Record extracts —
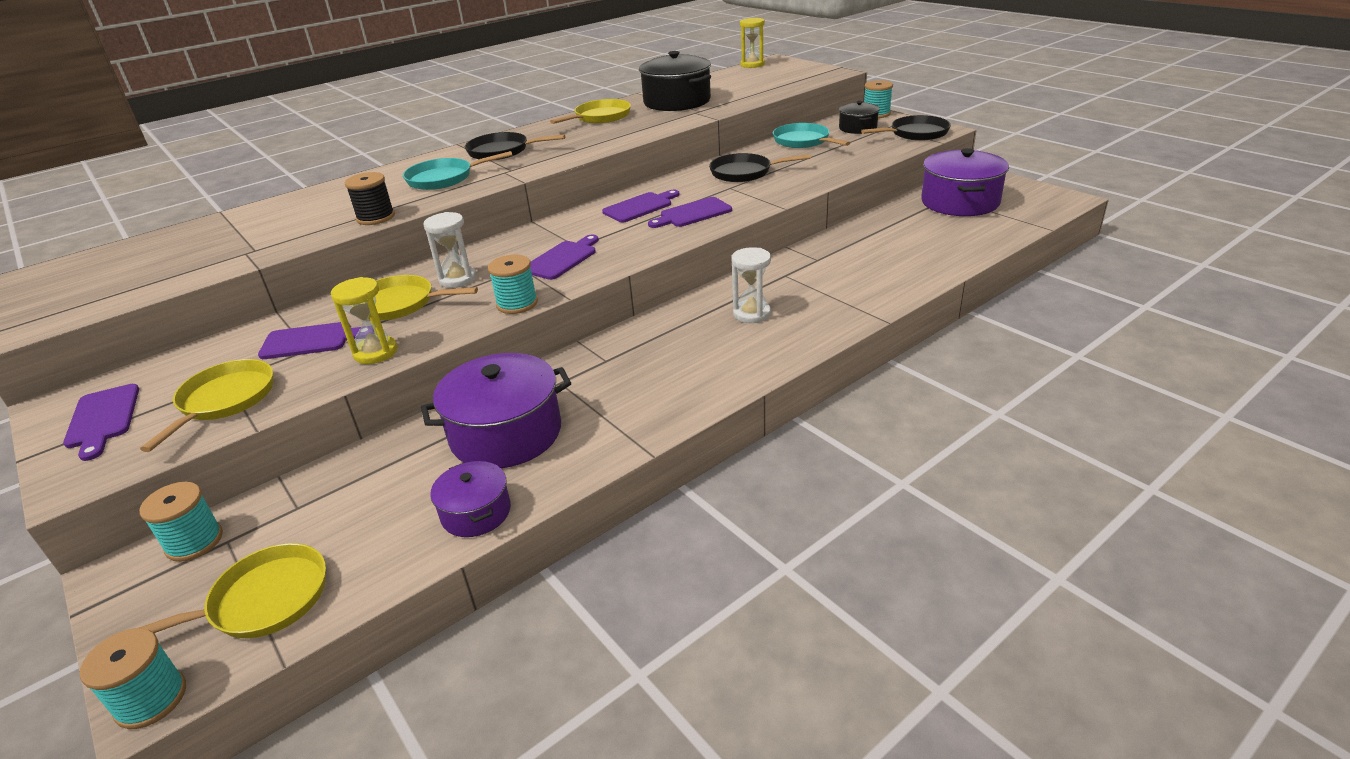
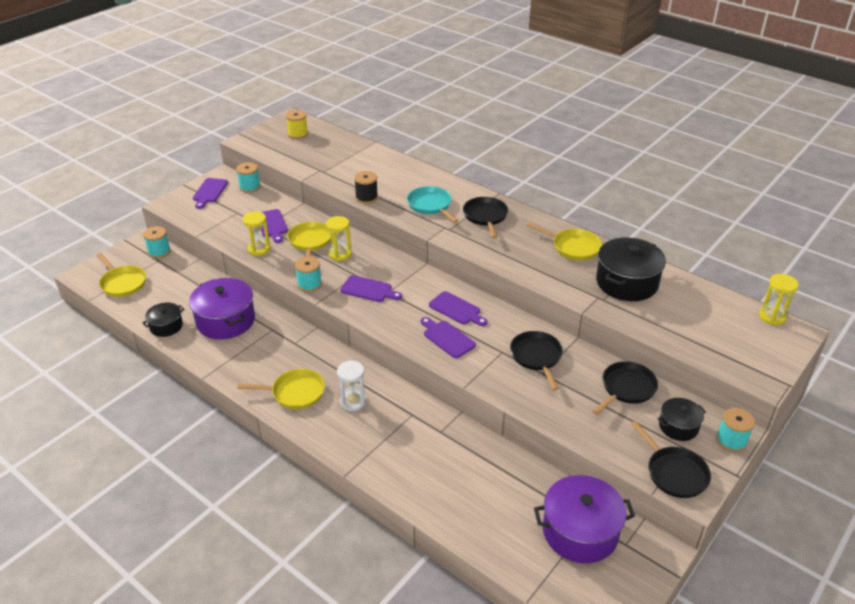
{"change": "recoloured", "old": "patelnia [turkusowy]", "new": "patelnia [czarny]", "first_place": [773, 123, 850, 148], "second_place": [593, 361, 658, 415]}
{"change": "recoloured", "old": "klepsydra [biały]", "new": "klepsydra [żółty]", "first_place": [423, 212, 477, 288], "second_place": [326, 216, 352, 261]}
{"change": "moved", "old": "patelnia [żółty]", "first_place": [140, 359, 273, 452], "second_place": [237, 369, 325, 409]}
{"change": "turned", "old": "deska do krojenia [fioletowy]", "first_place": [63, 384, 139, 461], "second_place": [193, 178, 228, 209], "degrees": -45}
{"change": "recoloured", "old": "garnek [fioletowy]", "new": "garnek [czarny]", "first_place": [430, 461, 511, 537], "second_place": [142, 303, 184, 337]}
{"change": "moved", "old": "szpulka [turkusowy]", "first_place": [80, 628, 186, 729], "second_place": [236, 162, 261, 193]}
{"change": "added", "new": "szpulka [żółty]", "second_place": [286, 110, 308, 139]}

Your objective —
Lines above with "fioletowy" in them are the ones to copy.

Answer to this task —
{"change": "turned", "old": "deska do krojenia [fioletowy]", "first_place": [63, 384, 139, 461], "second_place": [193, 178, 228, 209], "degrees": -45}
{"change": "recoloured", "old": "garnek [fioletowy]", "new": "garnek [czarny]", "first_place": [430, 461, 511, 537], "second_place": [142, 303, 184, 337]}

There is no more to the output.